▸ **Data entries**
[Start of section]

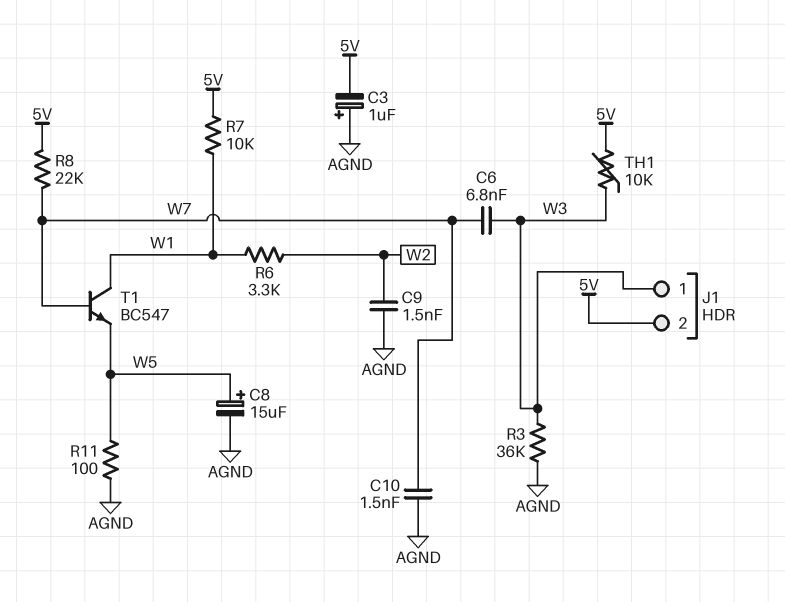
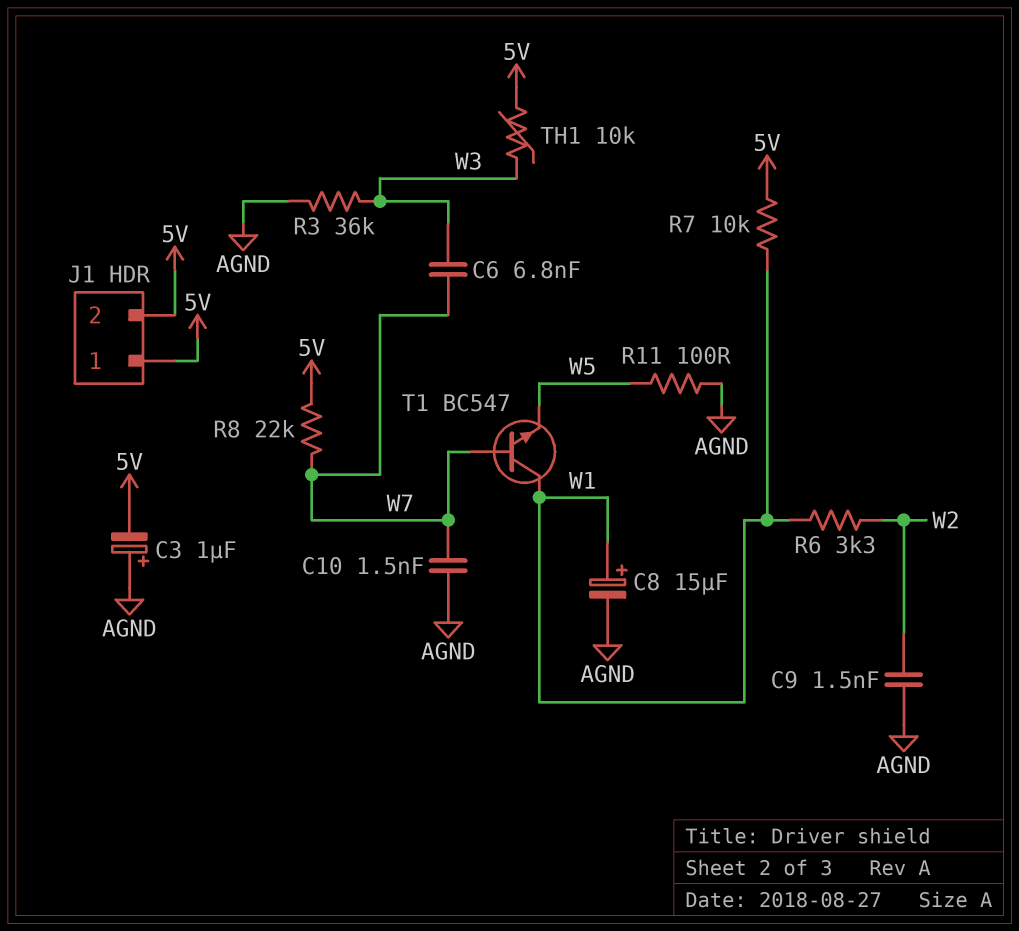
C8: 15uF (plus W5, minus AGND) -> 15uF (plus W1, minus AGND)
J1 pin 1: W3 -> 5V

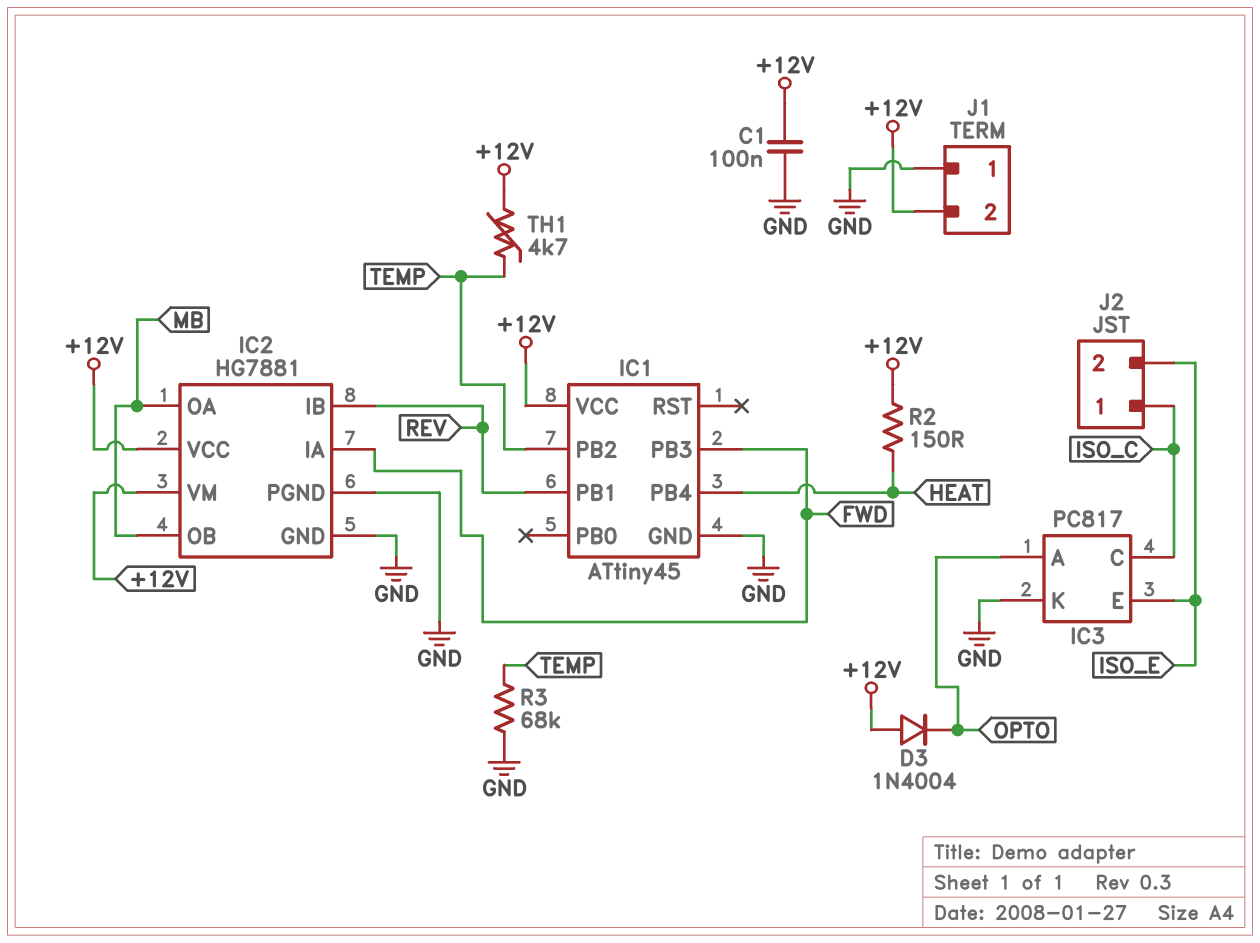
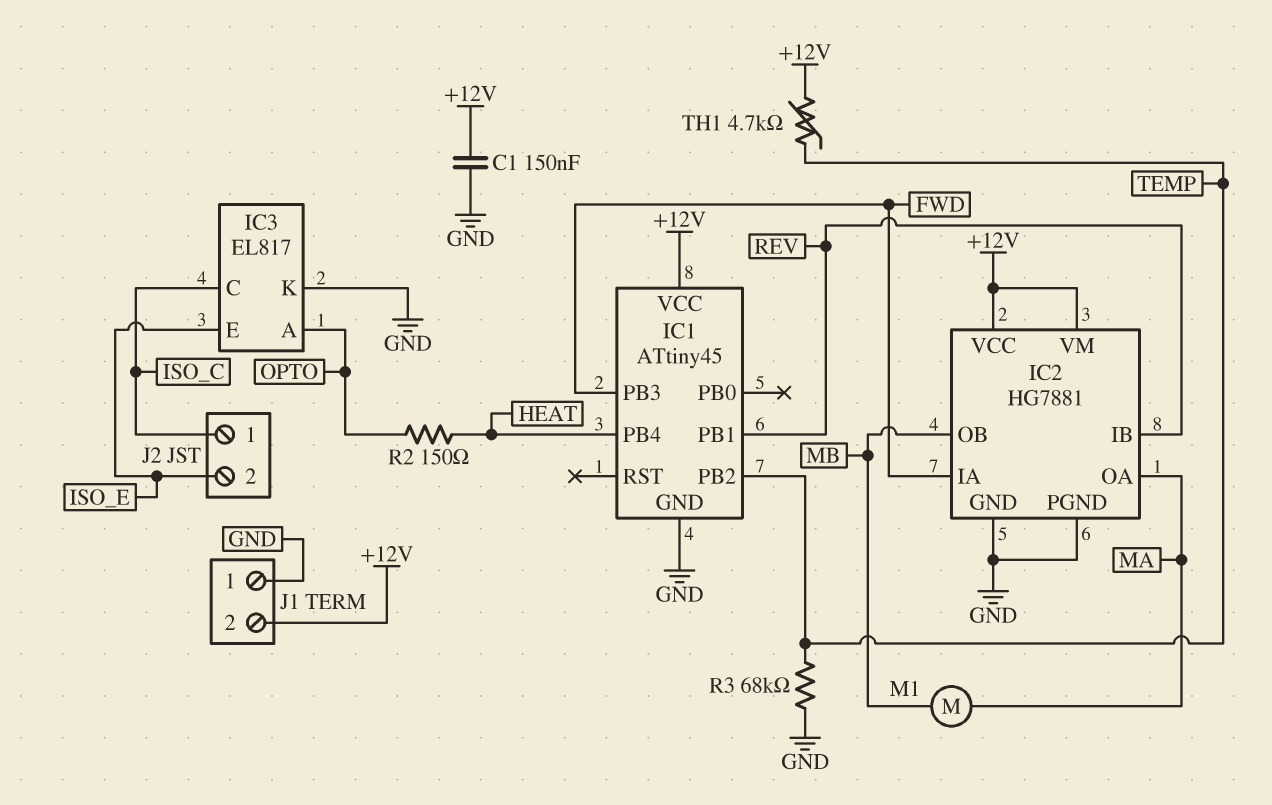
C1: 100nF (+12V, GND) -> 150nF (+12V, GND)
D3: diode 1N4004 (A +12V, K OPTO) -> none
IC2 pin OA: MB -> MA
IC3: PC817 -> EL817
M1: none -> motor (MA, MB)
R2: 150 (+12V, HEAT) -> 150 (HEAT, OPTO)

[End of section]

▸ **Task item**
The entries above need to be output again in full, exactly, and without pictures.

▸ **Answer for this exercise**
C8: 15uF (plus W5, minus AGND) -> 15uF (plus W1, minus AGND)
J1 pin 1: W3 -> 5V

C1: 100nF (+12V, GND) -> 150nF (+12V, GND)
D3: diode 1N4004 (A +12V, K OPTO) -> none
IC2 pin OA: MB -> MA
IC3: PC817 -> EL817
M1: none -> motor (MA, MB)
R2: 150 (+12V, HEAT) -> 150 (HEAT, OPTO)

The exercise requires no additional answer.